Required work
The lines below from the one with "R9: 3.3 (+9V, n3) -> 1.5 (+9V, n3)" up to and including the one with "U2: INA139 -> INA180" are what you should set down, exactly and without pictures.

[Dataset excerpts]
______________________________
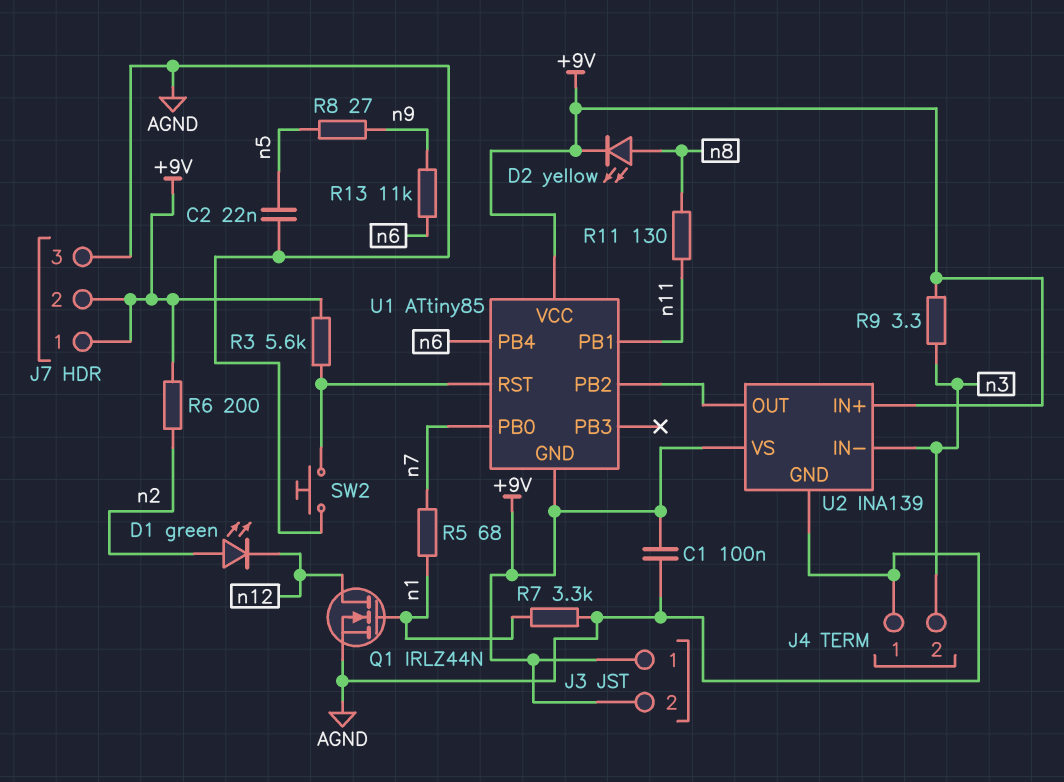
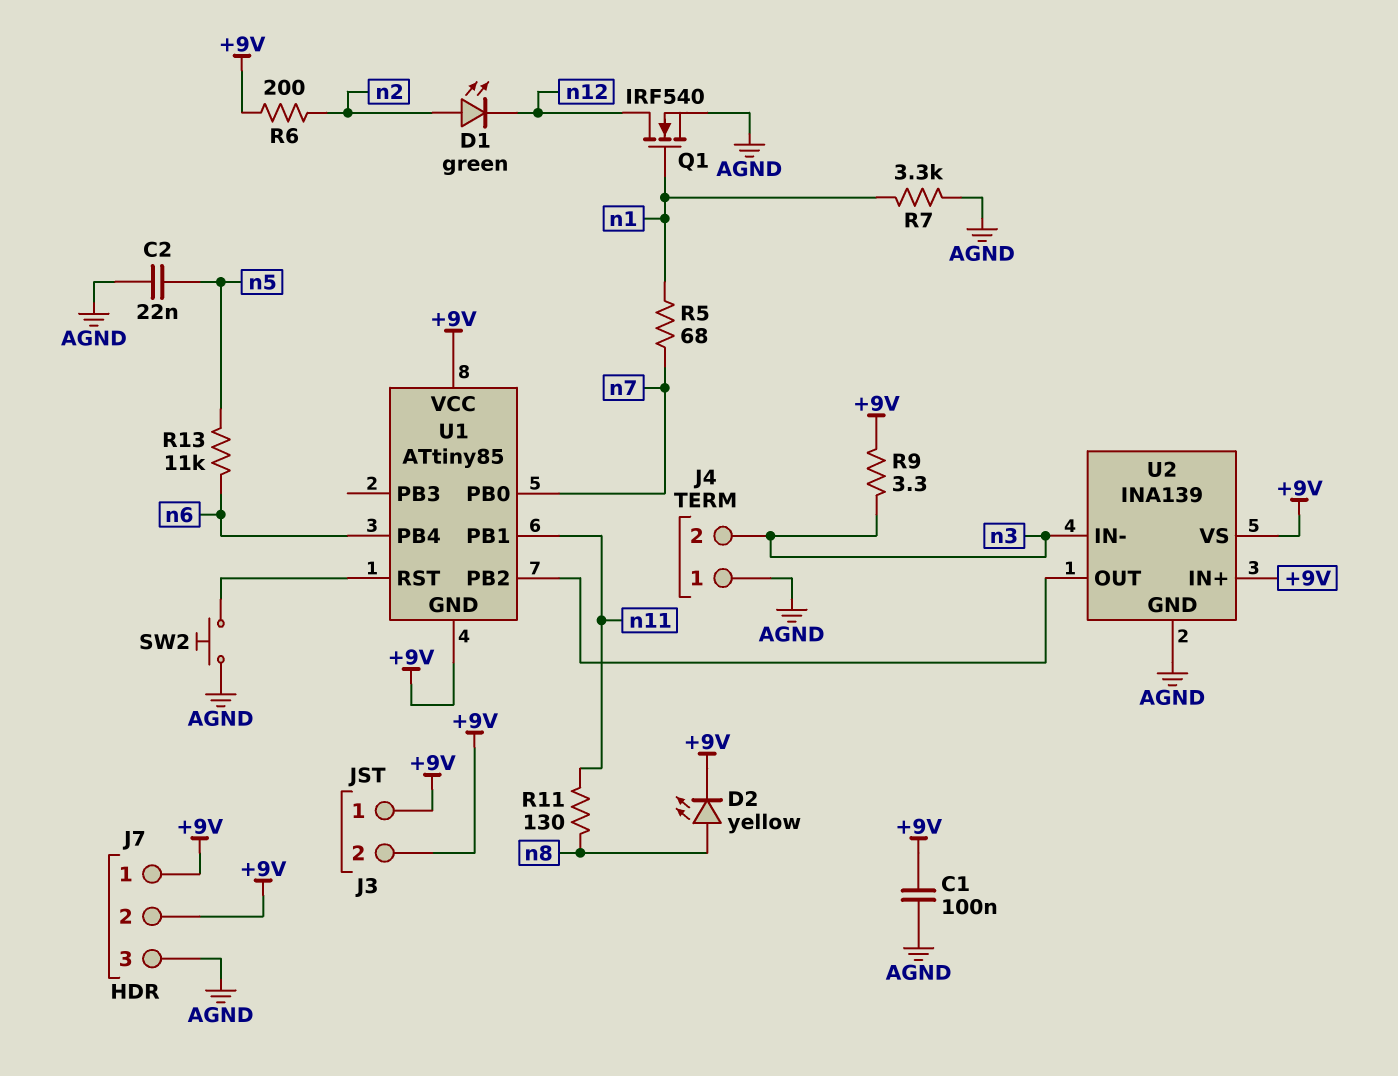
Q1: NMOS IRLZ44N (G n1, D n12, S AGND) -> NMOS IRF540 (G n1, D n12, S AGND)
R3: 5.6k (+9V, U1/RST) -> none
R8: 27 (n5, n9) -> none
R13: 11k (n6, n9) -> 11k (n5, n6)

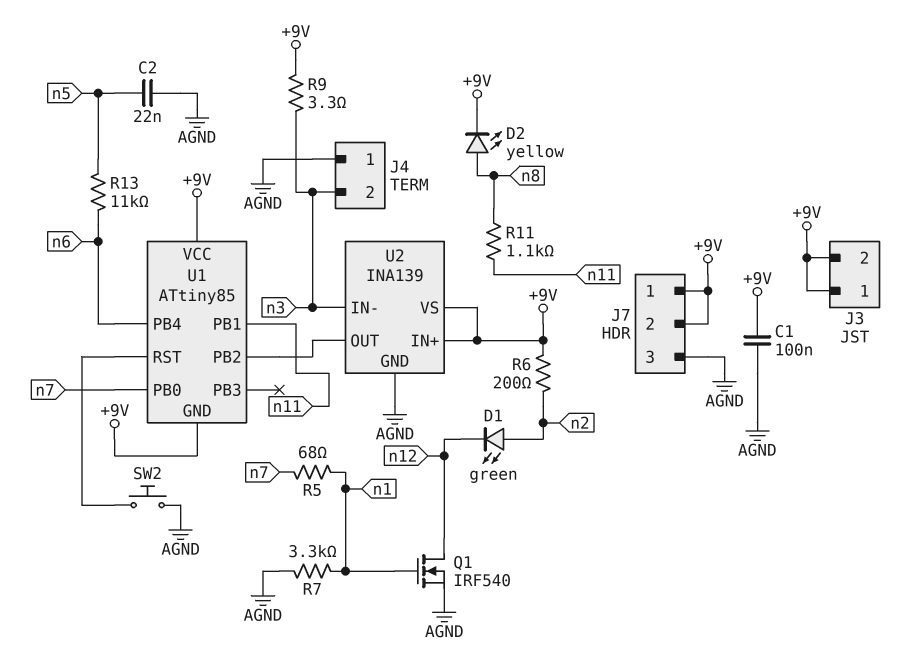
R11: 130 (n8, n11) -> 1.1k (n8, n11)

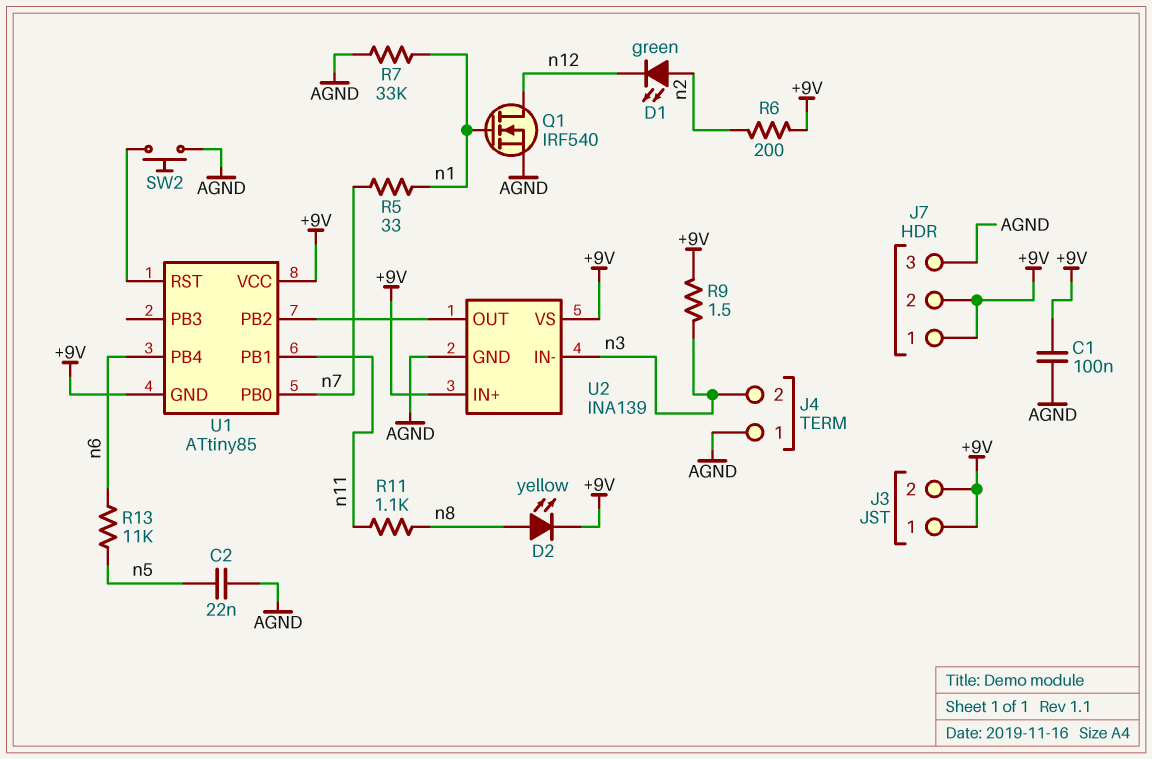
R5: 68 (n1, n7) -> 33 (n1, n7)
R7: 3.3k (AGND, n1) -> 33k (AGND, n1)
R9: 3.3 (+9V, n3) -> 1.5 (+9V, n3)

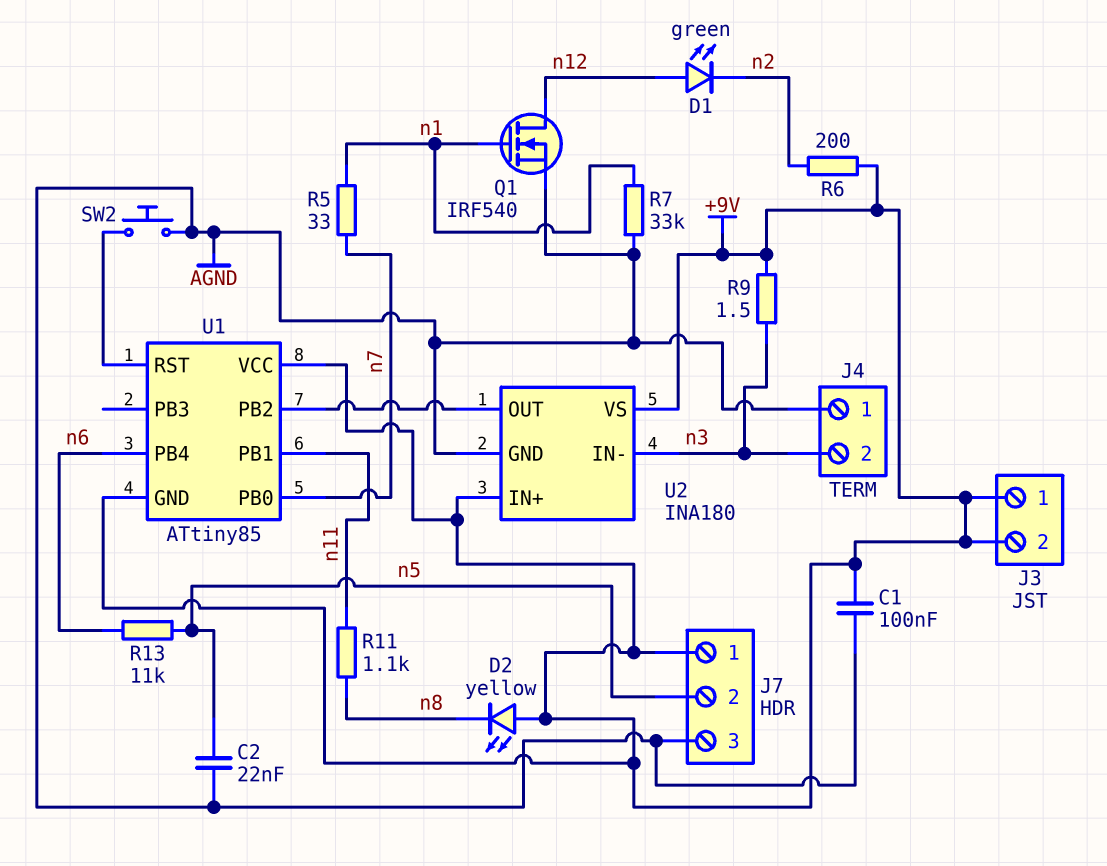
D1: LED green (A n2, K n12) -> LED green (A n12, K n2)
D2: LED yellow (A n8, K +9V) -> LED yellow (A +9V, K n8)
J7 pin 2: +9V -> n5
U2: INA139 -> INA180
______________________________
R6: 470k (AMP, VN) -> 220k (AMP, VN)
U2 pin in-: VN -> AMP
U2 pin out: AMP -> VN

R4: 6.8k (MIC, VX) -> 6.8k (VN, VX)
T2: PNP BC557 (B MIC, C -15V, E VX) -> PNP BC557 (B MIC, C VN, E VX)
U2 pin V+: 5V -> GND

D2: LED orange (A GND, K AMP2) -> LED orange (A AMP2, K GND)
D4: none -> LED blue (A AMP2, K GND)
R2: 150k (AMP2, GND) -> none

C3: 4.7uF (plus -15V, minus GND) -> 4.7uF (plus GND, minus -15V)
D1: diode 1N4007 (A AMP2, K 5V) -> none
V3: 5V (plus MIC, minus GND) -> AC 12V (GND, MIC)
______________________________
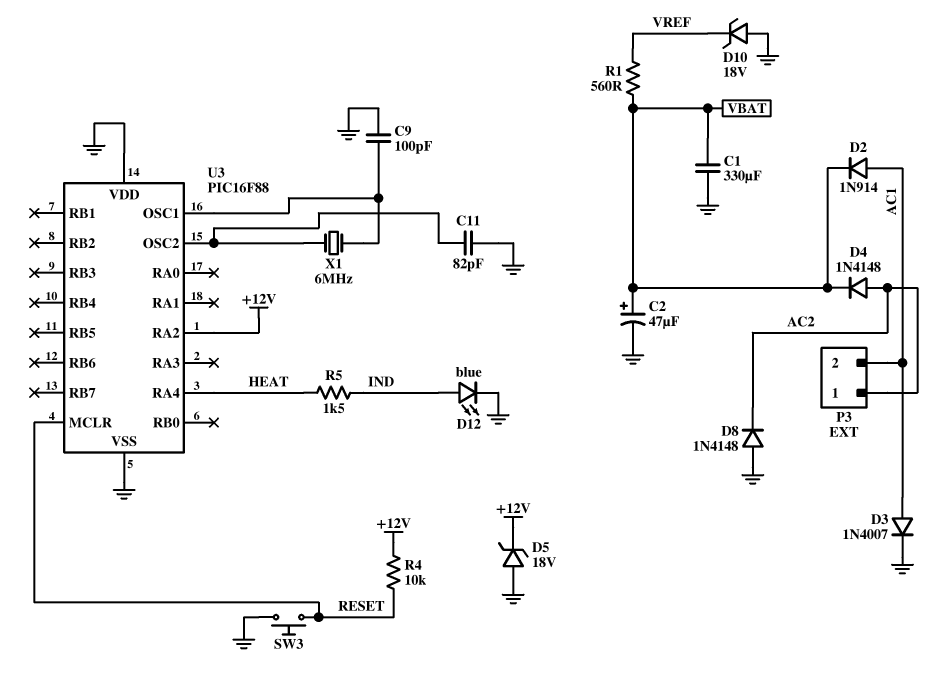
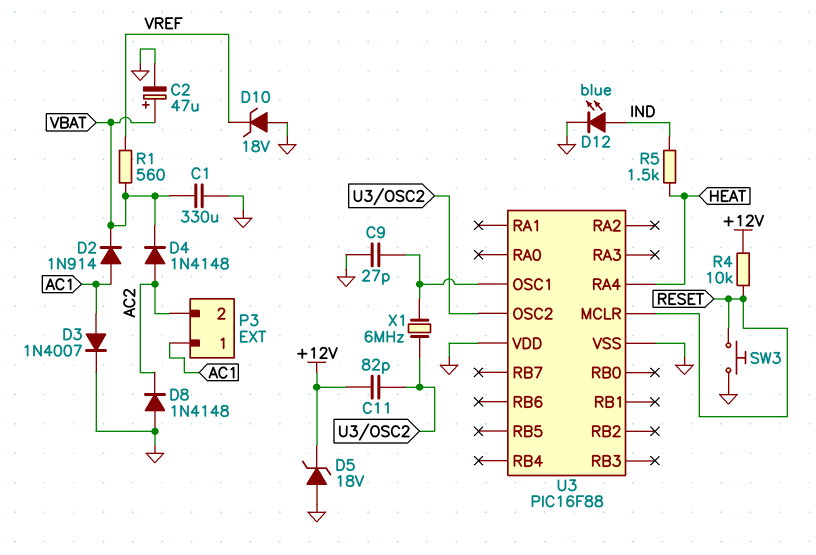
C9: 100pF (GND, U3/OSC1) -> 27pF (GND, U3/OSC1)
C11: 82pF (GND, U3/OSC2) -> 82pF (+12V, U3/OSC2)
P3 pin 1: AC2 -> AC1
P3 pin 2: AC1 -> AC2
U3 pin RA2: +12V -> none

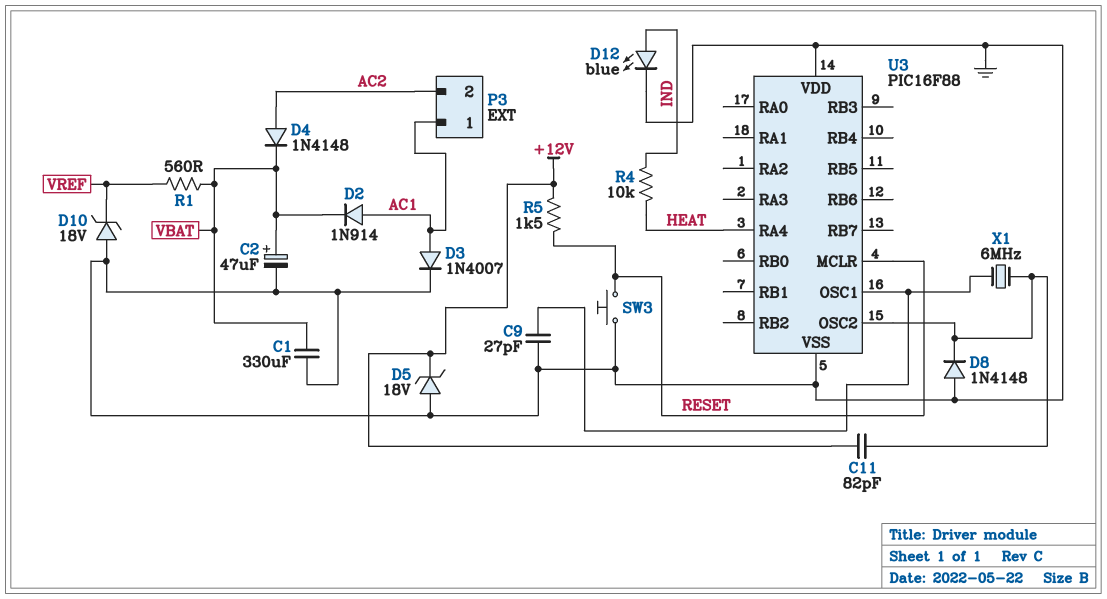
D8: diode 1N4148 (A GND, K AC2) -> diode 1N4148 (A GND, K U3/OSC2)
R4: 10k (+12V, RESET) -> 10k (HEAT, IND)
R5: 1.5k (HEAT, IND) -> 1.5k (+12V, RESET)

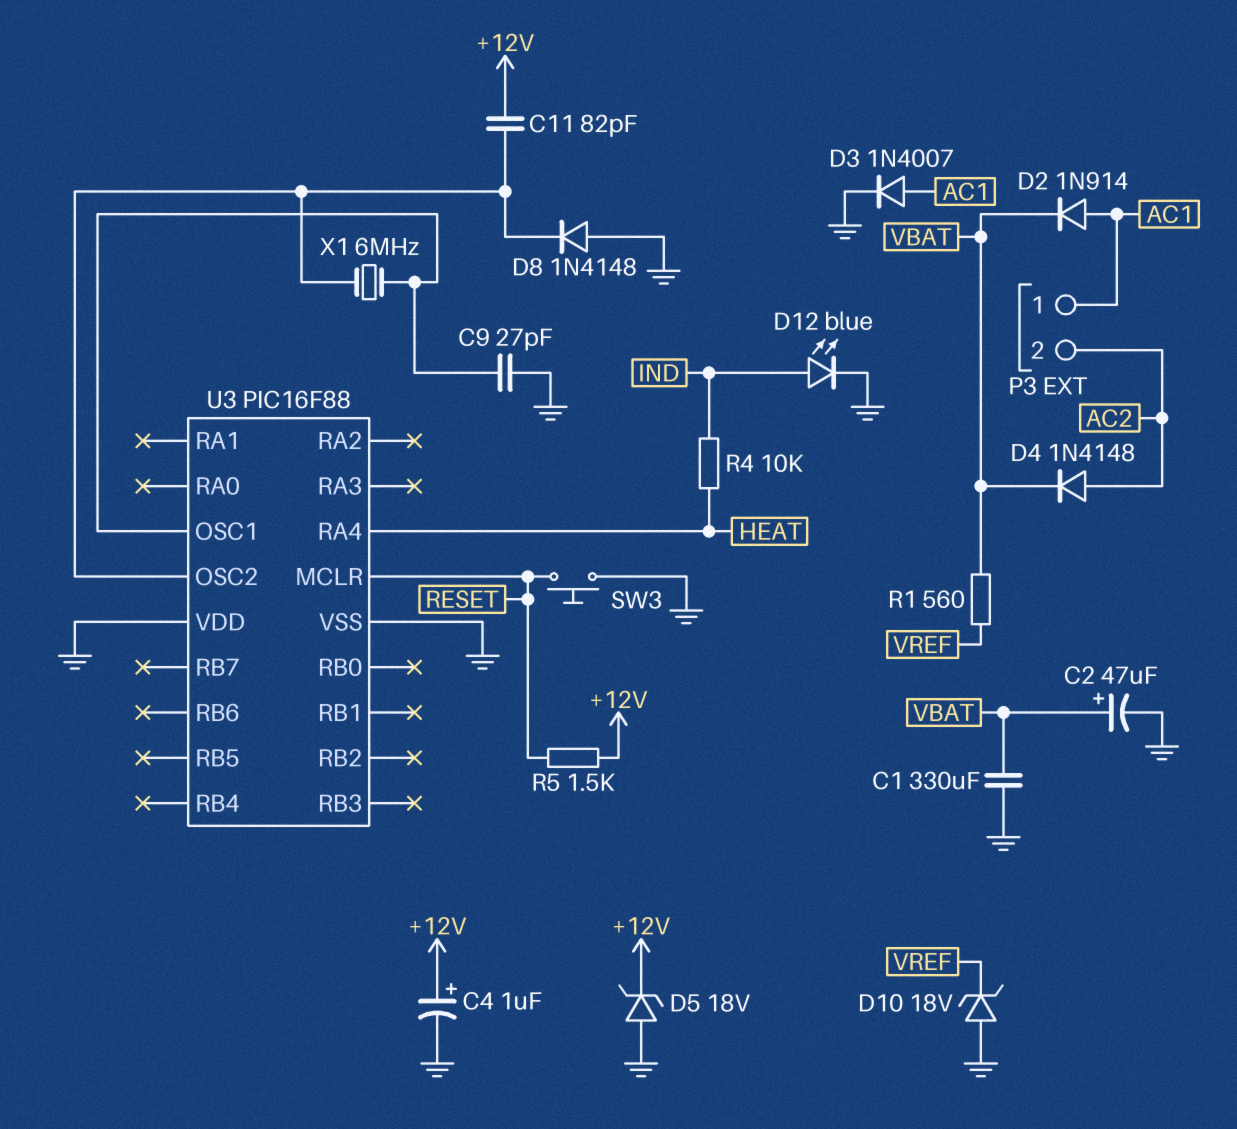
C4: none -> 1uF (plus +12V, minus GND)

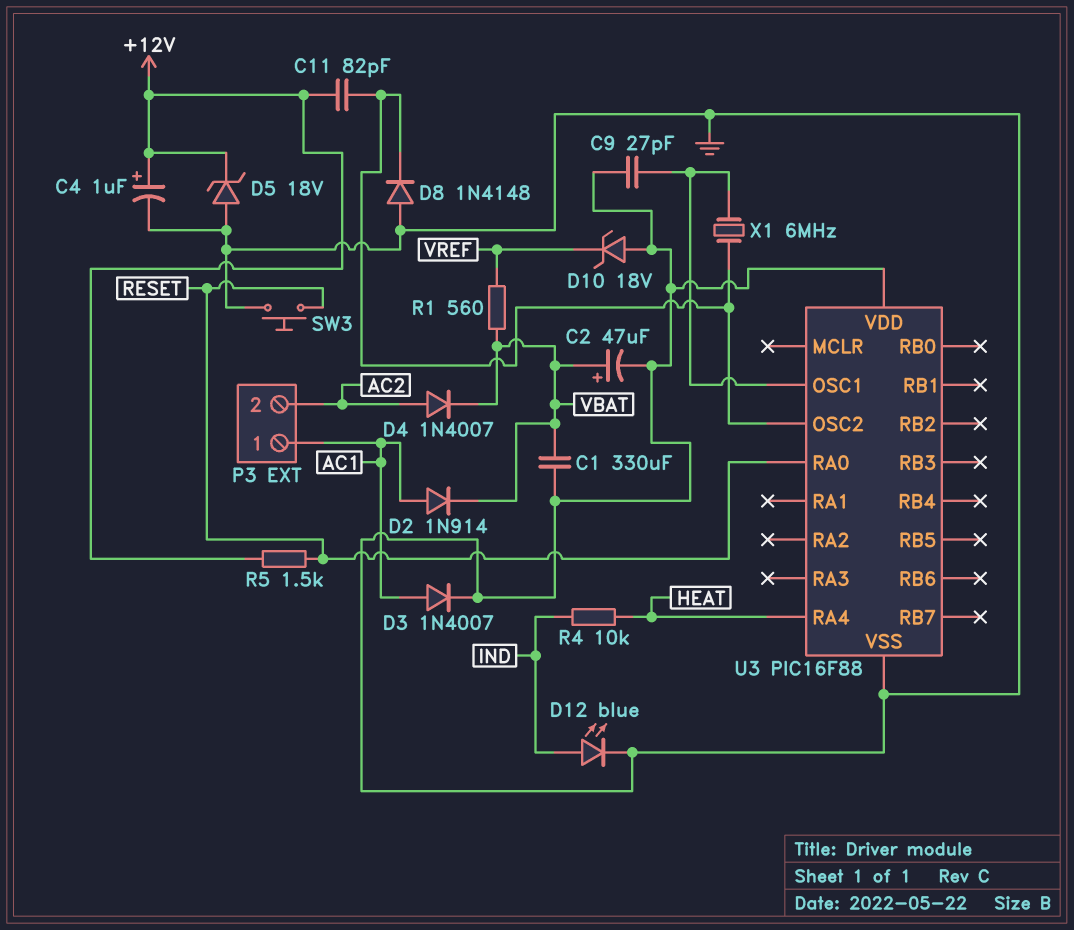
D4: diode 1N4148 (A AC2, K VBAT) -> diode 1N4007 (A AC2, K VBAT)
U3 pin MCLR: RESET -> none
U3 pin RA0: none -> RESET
______________________________
Response
R9: 3.3 (+9V, n3) -> 1.5 (+9V, n3)

D1: LED green (A n2, K n12) -> LED green (A n12, K n2)
D2: LED yellow (A n8, K +9V) -> LED yellow (A +9V, K n8)
J7 pin 2: +9V -> n5
U2: INA139 -> INA180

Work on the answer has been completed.